WHAT THIS TASK INVOLVES.
Scan the entries below for the word "DIGITS". Copy each line that has it.

Before-and-after change records:
»»
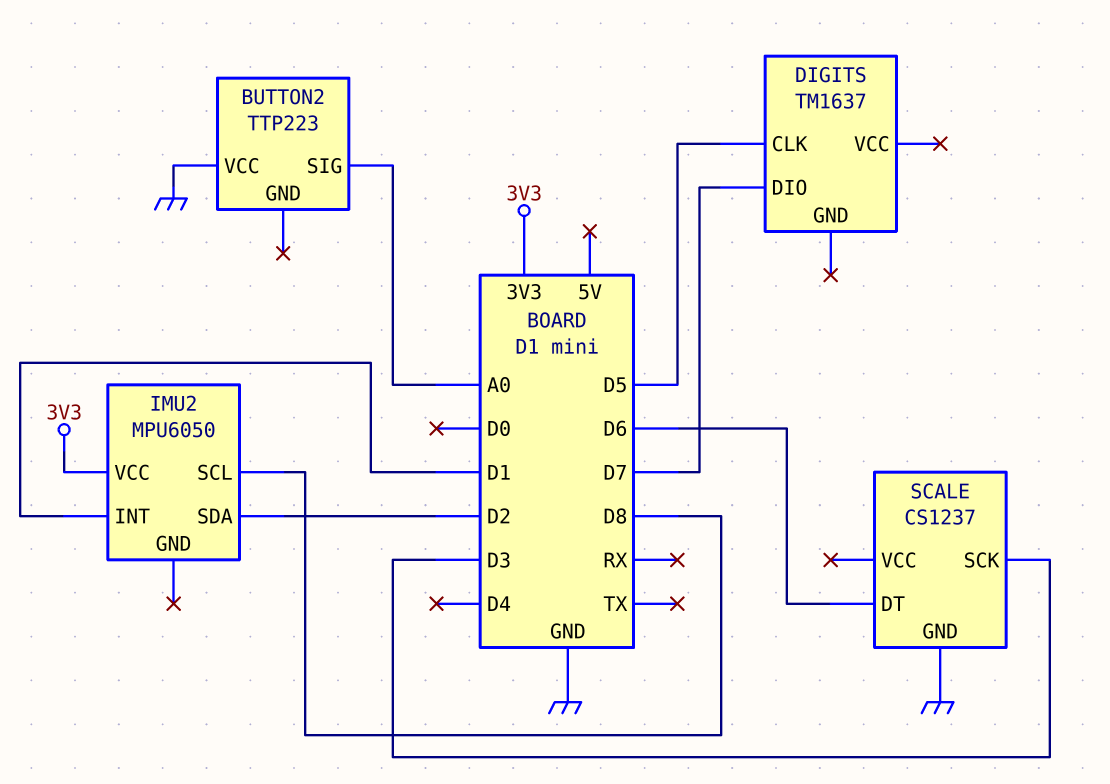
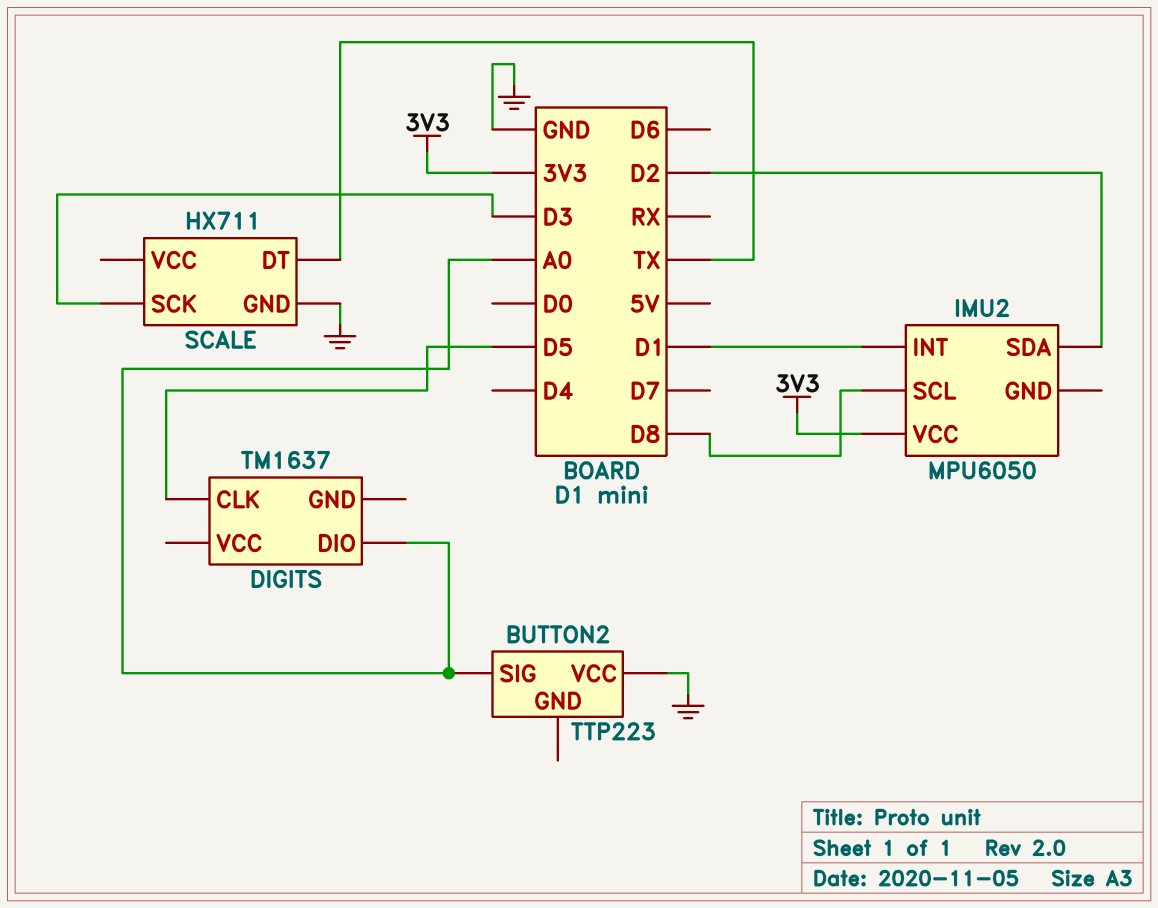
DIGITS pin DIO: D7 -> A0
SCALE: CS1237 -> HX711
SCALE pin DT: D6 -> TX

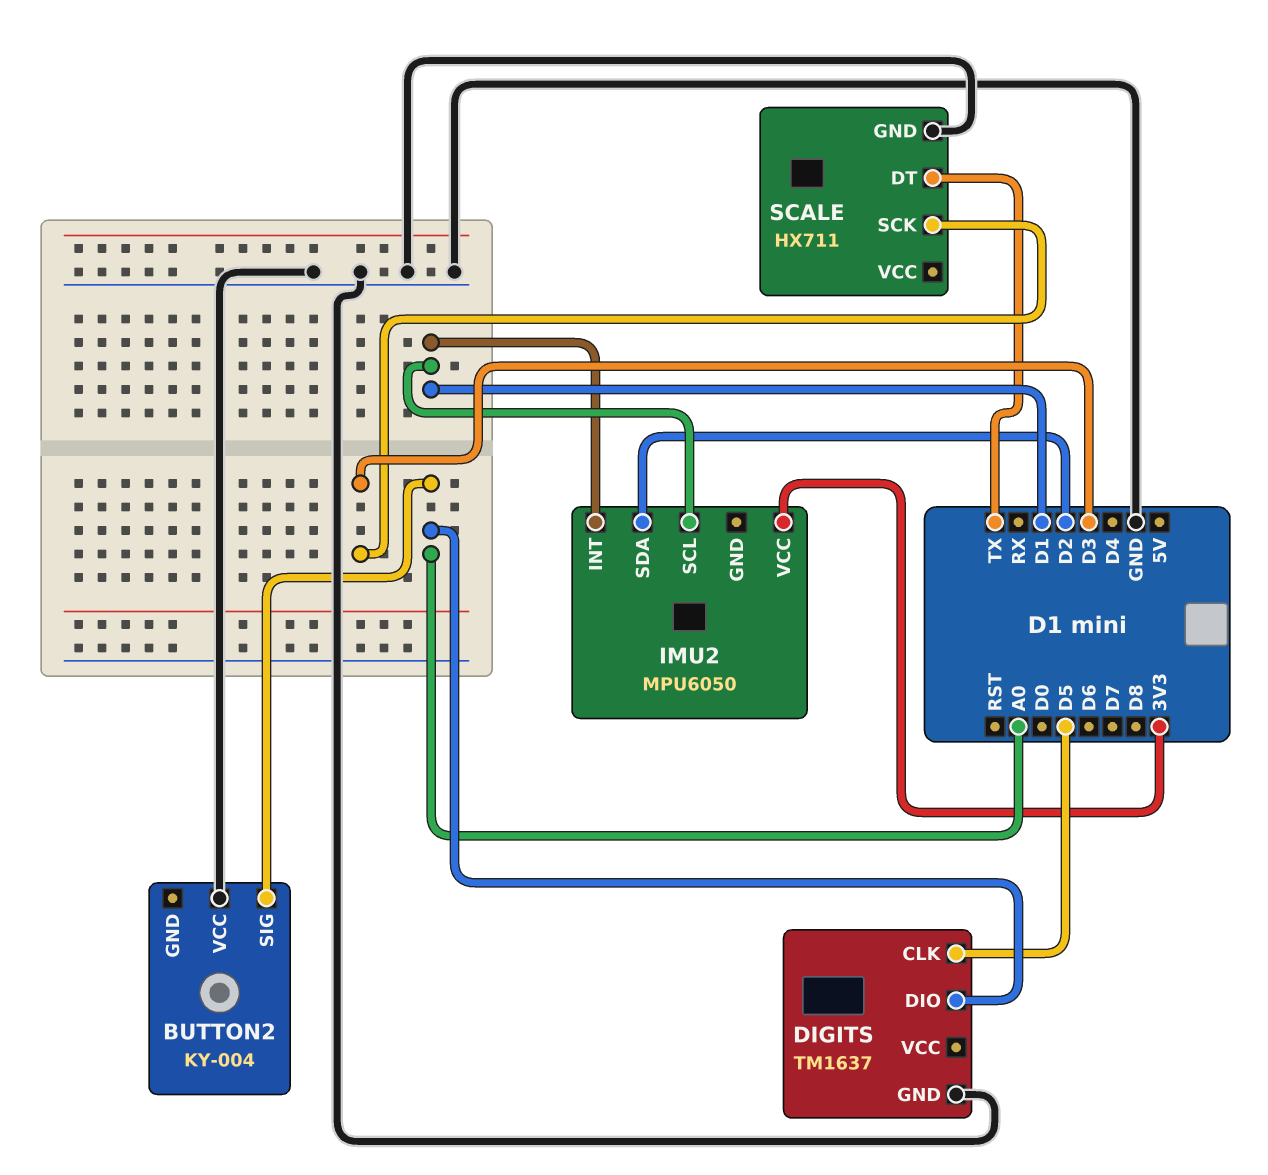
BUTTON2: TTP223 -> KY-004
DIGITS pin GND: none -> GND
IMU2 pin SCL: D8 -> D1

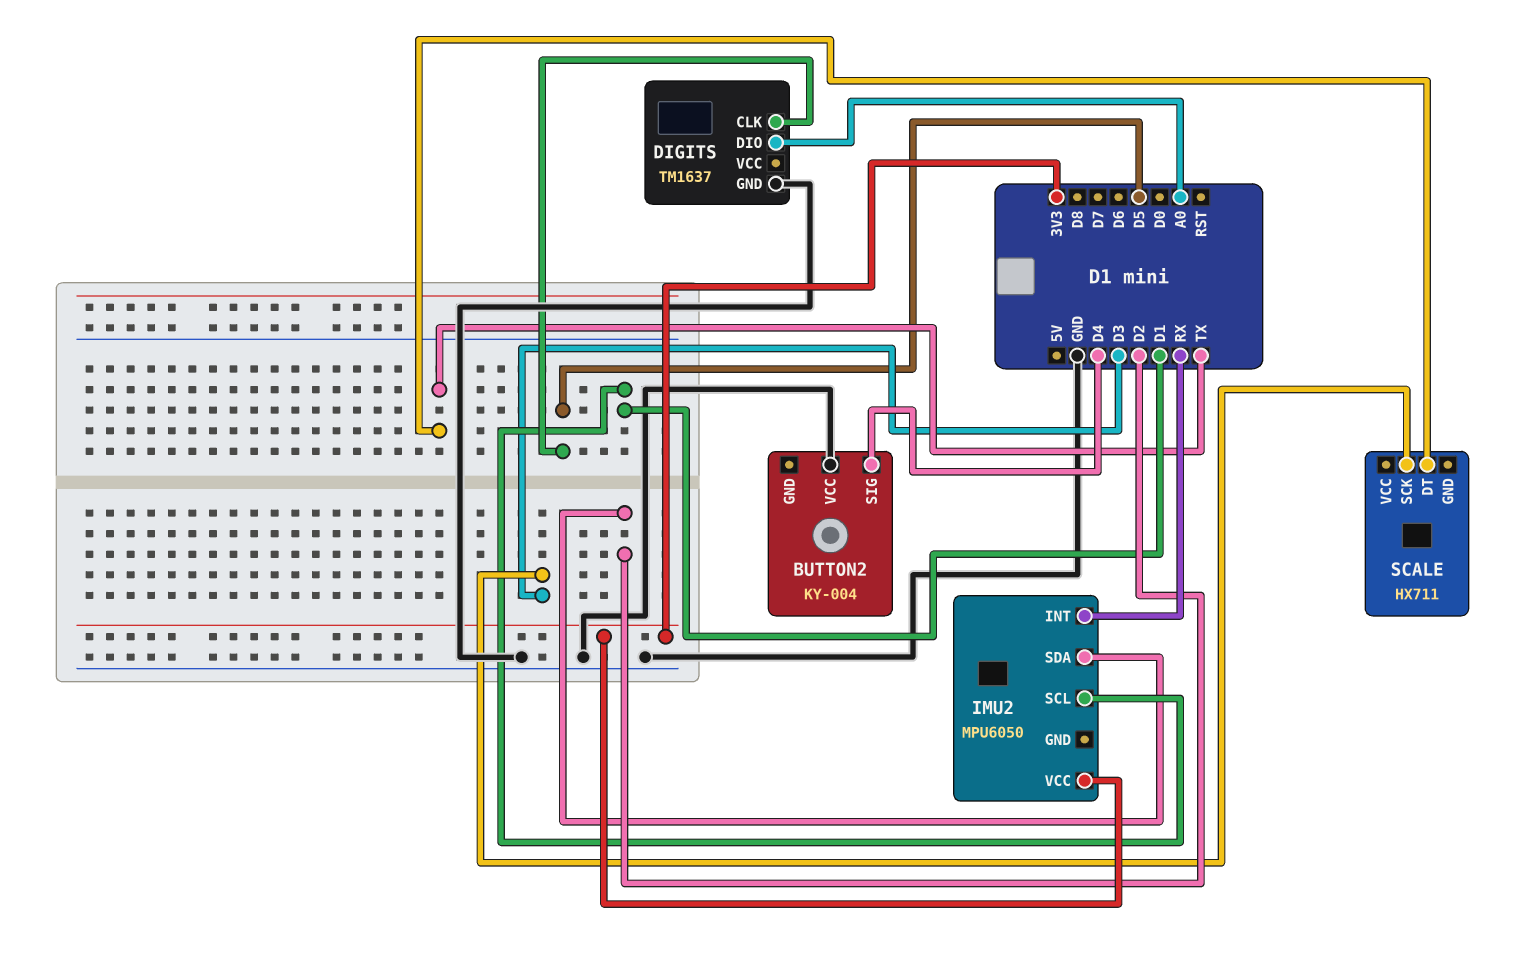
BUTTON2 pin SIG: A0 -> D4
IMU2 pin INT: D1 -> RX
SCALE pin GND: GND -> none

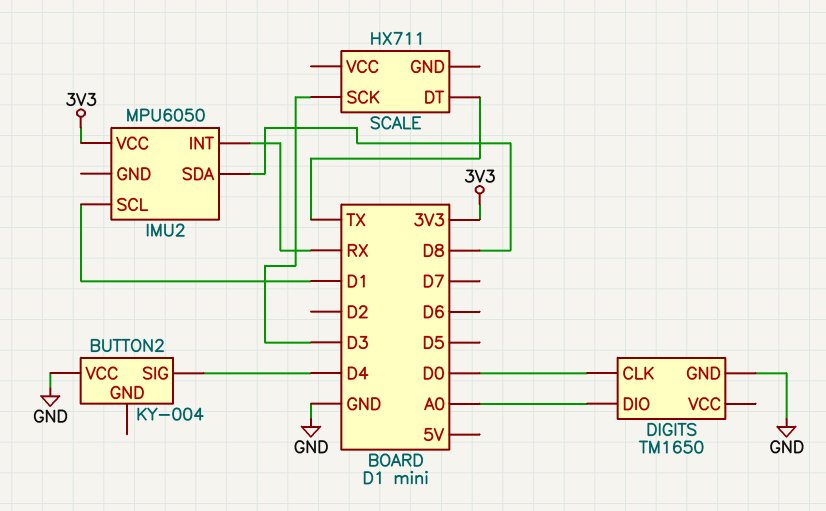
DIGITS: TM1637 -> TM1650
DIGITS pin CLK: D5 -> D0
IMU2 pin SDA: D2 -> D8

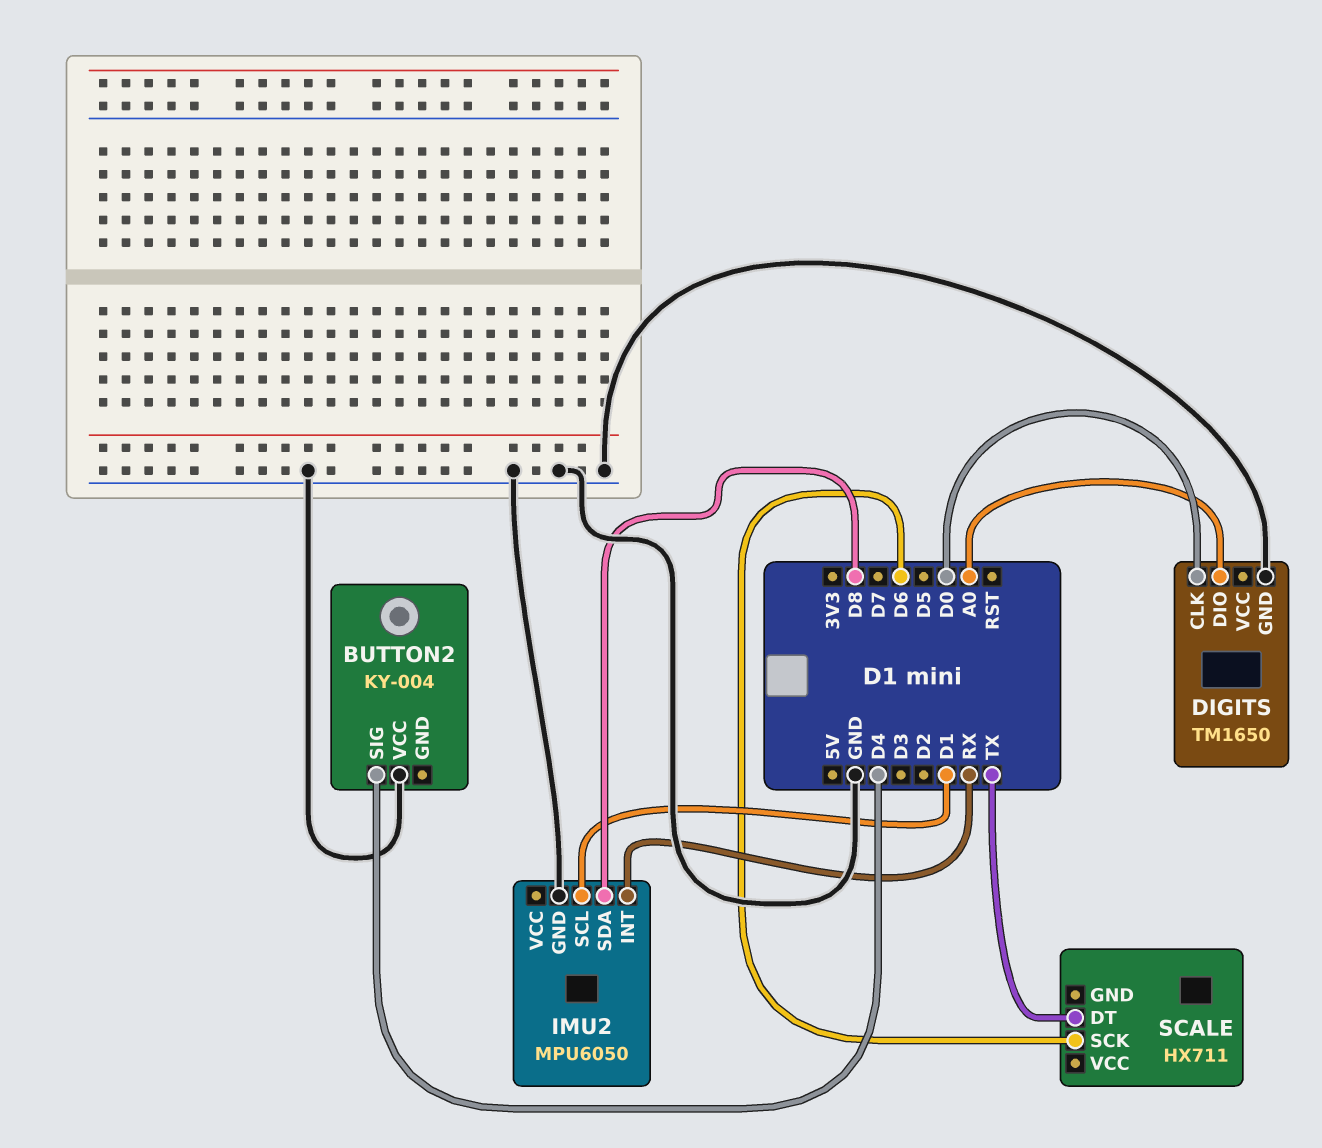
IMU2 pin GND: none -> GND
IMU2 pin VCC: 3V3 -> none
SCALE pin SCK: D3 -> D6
««
ANSWER BOX.
DIGITS pin DIO: D7 -> A0
DIGITS pin GND: none -> GND
DIGITS: TM1637 -> TM1650
DIGITS pin CLK: D5 -> D0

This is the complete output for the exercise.